#### RECORDS FOR THIS EXERCISE
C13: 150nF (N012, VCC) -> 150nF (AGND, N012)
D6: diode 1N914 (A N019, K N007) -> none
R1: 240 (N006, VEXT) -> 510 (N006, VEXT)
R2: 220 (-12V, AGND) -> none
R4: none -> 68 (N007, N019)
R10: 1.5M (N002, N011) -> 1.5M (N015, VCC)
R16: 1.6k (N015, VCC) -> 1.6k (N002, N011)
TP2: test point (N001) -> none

#### TASK GOAL
Search the material for "none" and copy each matching line.

#### SOLUTION TO THE PROBLEM
D6: diode 1N914 (A N019, K N007) -> none
R2: 220 (-12V, AGND) -> none
R4: none -> 68 (N007, N019)
TP2: test point (N001) -> none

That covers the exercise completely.